§ WORK TO BE COMPLETED: Copy every row below verbatim, but leave out the picture lines.

(Rows from a data source)

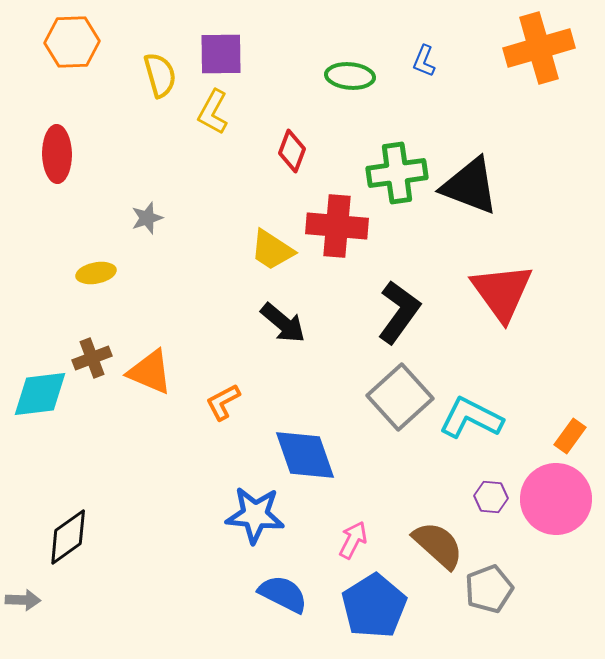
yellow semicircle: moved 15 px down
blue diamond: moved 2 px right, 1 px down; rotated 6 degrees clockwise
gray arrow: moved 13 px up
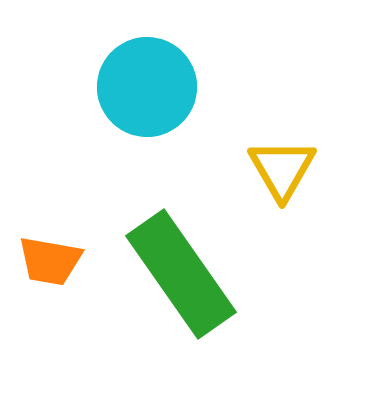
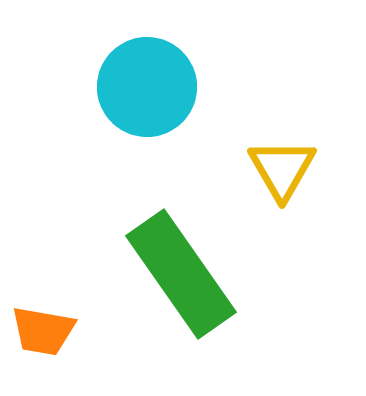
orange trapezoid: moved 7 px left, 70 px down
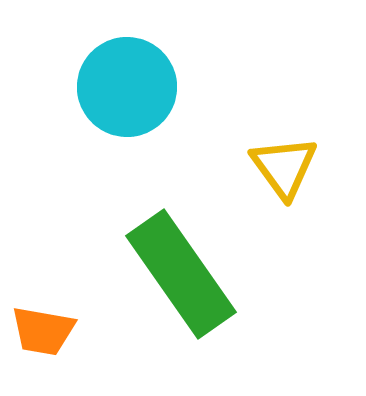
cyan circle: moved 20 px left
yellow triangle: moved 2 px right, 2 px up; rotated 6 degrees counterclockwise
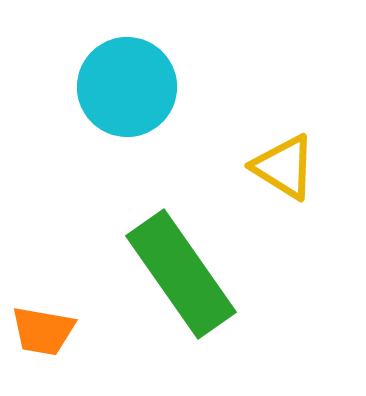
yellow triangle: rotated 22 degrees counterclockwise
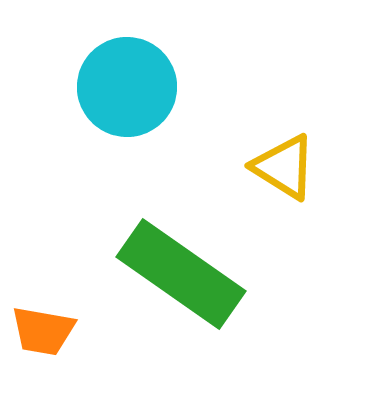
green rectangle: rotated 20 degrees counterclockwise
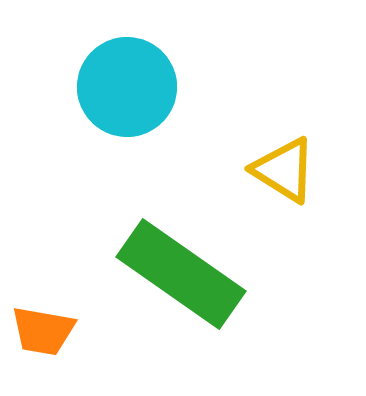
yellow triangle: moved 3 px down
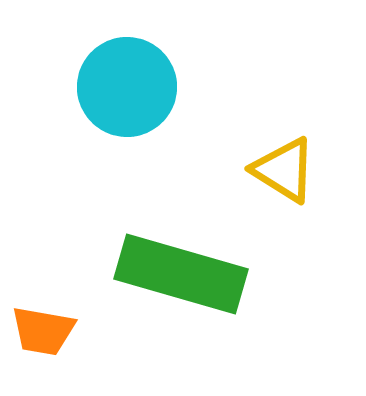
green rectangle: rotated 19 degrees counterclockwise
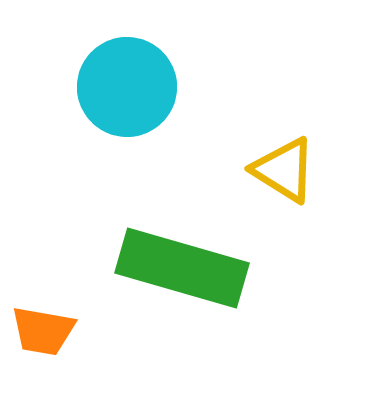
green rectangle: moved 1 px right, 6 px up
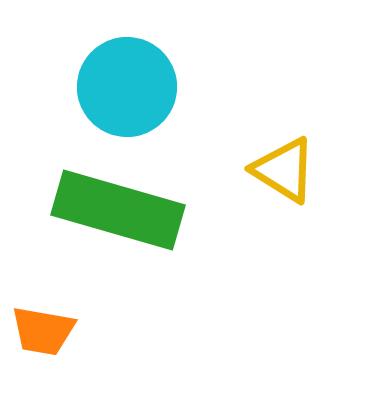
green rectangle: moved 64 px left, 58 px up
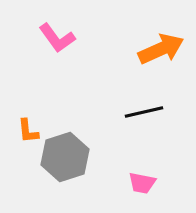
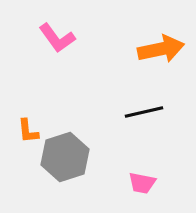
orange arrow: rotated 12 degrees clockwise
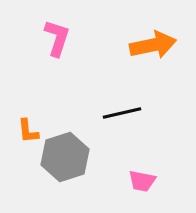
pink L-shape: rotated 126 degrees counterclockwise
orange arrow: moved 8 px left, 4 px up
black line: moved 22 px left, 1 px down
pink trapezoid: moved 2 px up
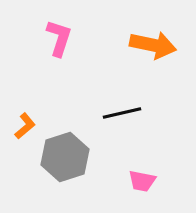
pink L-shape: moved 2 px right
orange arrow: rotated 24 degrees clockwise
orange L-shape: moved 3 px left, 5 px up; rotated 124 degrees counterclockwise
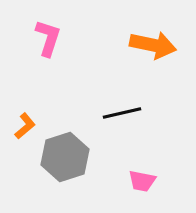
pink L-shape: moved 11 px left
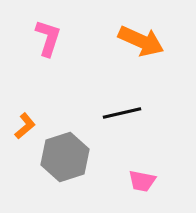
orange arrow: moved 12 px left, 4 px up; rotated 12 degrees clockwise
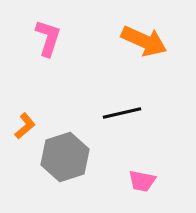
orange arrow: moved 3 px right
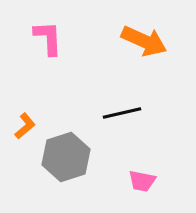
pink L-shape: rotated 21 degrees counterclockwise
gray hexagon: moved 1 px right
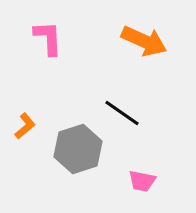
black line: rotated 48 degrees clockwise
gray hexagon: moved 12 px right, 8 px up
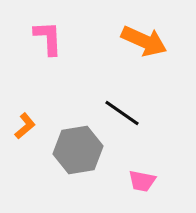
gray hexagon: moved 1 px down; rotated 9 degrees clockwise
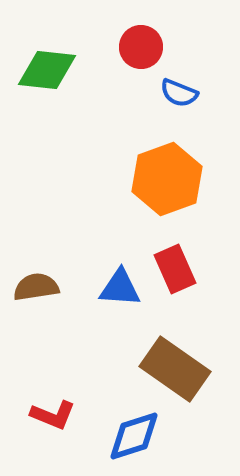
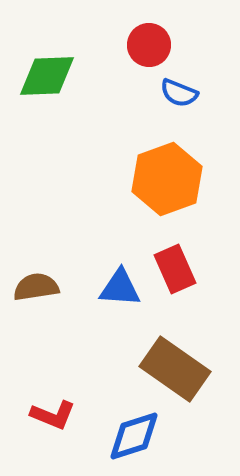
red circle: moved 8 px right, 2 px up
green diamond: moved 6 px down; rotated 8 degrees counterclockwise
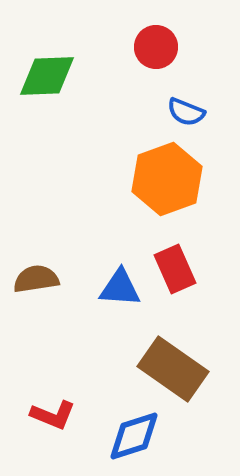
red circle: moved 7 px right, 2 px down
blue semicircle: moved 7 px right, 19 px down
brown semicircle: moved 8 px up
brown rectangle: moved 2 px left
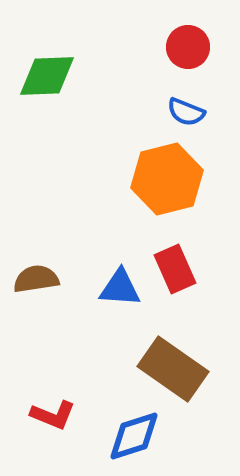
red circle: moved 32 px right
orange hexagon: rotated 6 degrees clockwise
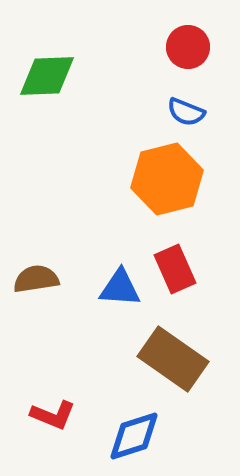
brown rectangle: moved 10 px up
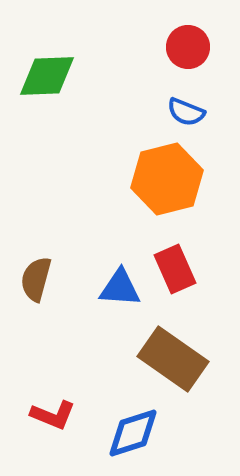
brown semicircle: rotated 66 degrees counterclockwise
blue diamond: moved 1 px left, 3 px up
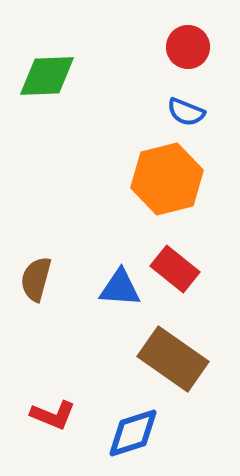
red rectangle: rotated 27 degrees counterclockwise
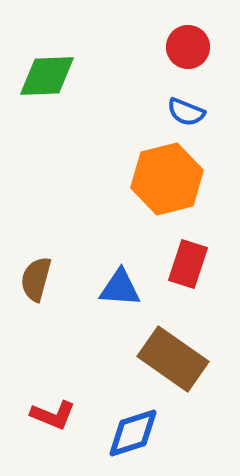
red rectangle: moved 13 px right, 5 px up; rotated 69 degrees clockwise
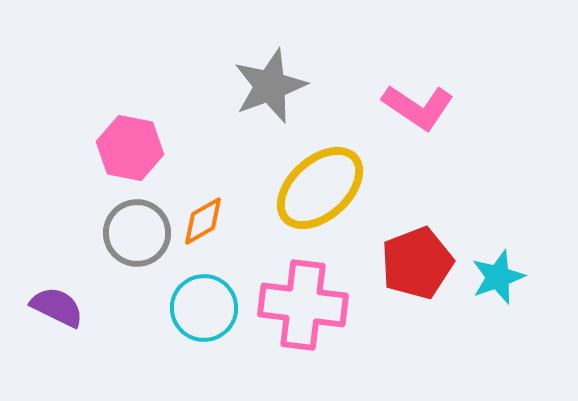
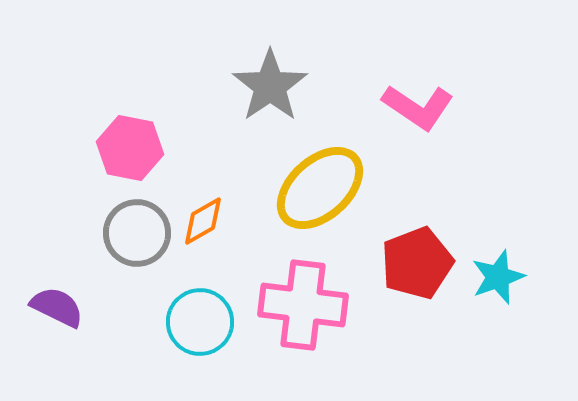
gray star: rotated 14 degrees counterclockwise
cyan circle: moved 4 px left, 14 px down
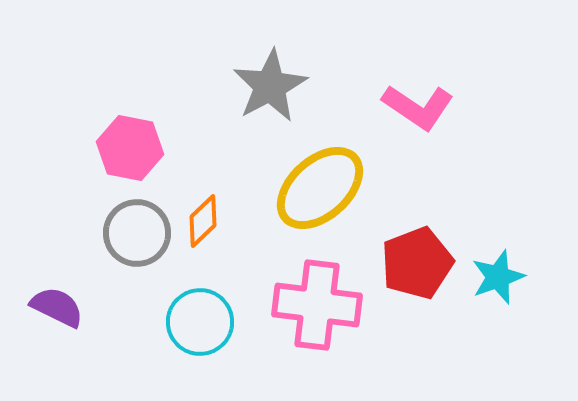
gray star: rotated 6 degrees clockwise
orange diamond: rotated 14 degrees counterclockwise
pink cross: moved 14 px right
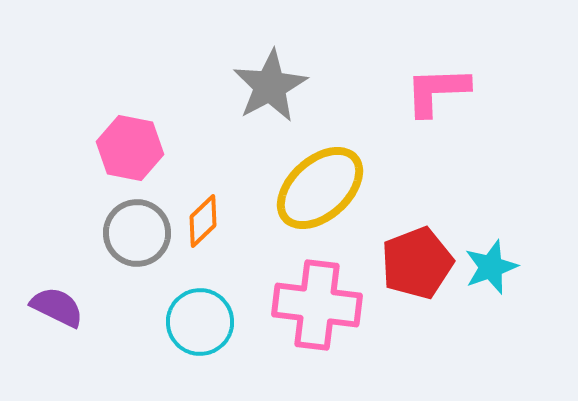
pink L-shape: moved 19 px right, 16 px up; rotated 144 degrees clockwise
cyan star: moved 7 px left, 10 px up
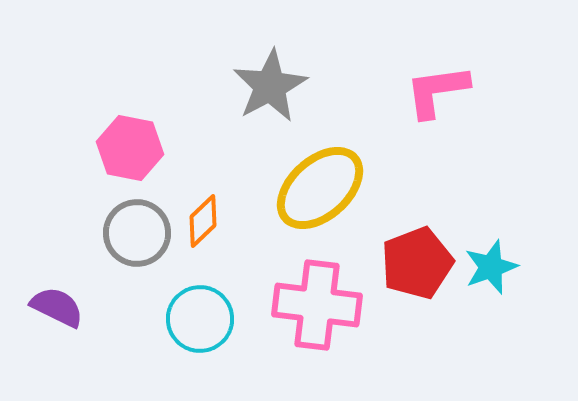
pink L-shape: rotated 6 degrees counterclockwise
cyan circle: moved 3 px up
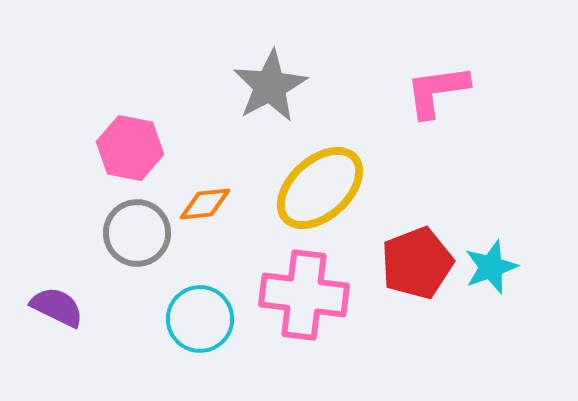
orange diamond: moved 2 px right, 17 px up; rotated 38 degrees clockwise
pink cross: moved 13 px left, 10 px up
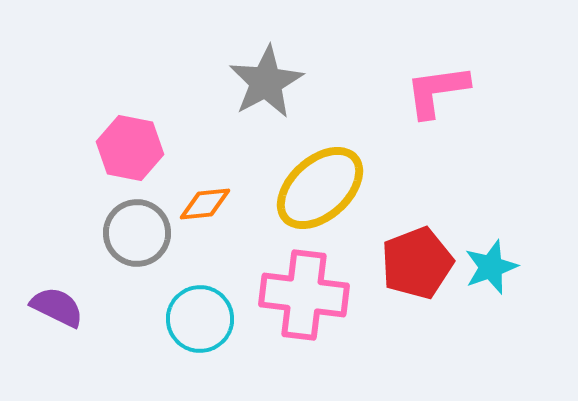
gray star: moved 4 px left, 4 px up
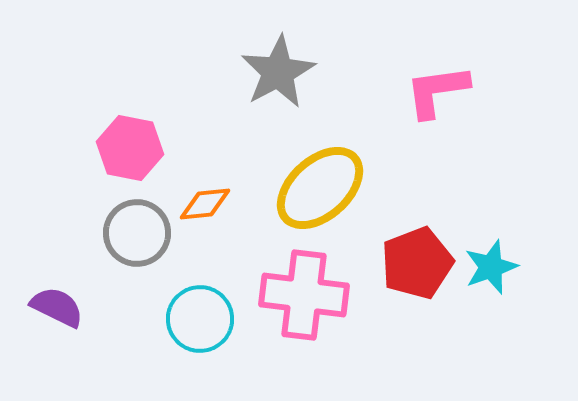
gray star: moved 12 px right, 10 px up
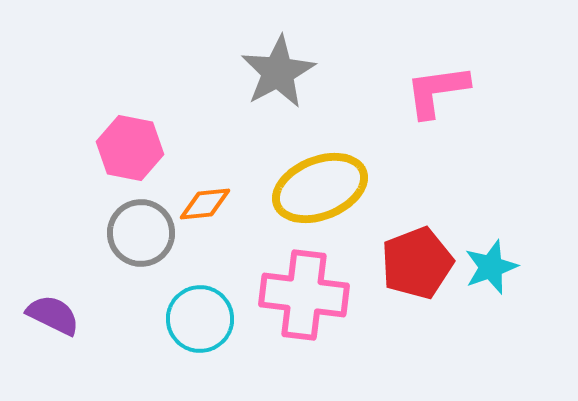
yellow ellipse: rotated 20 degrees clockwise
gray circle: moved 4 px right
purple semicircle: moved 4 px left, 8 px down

§ OUTPUT FOR THIS TASK:
yellow semicircle: moved 15 px down
blue diamond: moved 2 px right, 1 px down; rotated 6 degrees clockwise
gray arrow: moved 13 px up
orange trapezoid: moved 7 px left, 70 px down
cyan circle: moved 20 px left
yellow triangle: moved 2 px right, 2 px up; rotated 6 degrees counterclockwise
yellow triangle: rotated 22 degrees counterclockwise
green rectangle: rotated 20 degrees counterclockwise
yellow triangle: moved 3 px down
green rectangle: rotated 19 degrees counterclockwise
green rectangle: moved 1 px right, 6 px up
green rectangle: moved 64 px left, 58 px up
orange arrow: rotated 12 degrees clockwise
pink L-shape: rotated 126 degrees counterclockwise
orange arrow: moved 8 px left, 4 px up
black line: moved 22 px left, 1 px down
pink trapezoid: moved 2 px up
pink L-shape: moved 2 px right
orange arrow: rotated 24 degrees clockwise
orange L-shape: moved 3 px left, 5 px up; rotated 124 degrees counterclockwise
pink L-shape: moved 11 px left
orange arrow: moved 12 px left, 4 px up; rotated 12 degrees clockwise
orange arrow: moved 3 px right
pink L-shape: rotated 21 degrees counterclockwise
gray hexagon: moved 1 px right
black line: rotated 48 degrees clockwise
gray hexagon: moved 12 px right, 8 px up
gray hexagon: moved 1 px down; rotated 9 degrees clockwise
red circle: moved 8 px right, 2 px up
green diamond: moved 6 px down; rotated 8 degrees counterclockwise
red circle: moved 7 px right, 2 px down
blue semicircle: moved 7 px right, 19 px down
brown semicircle: moved 8 px up
brown rectangle: moved 2 px left
red circle: moved 32 px right
orange hexagon: rotated 6 degrees clockwise
brown rectangle: moved 10 px up
brown semicircle: rotated 66 degrees counterclockwise
blue diamond: moved 1 px left, 3 px up
red rectangle: rotated 27 degrees counterclockwise
red rectangle: moved 13 px right, 5 px up; rotated 69 degrees clockwise
gray star: rotated 14 degrees counterclockwise
cyan circle: moved 4 px left, 14 px down
gray star: rotated 6 degrees clockwise
orange diamond: rotated 14 degrees counterclockwise
pink cross: moved 14 px right
pink L-shape: moved 19 px right, 16 px up; rotated 144 degrees clockwise
cyan star: moved 7 px left, 10 px up
pink L-shape: rotated 6 degrees counterclockwise
cyan circle: moved 3 px up
orange diamond: moved 2 px right, 17 px up; rotated 38 degrees clockwise
pink cross: moved 13 px left, 10 px up
gray star: moved 4 px left, 4 px up
gray star: moved 12 px right, 10 px up
yellow ellipse: rotated 20 degrees clockwise
gray circle: moved 4 px right
purple semicircle: moved 4 px left, 8 px down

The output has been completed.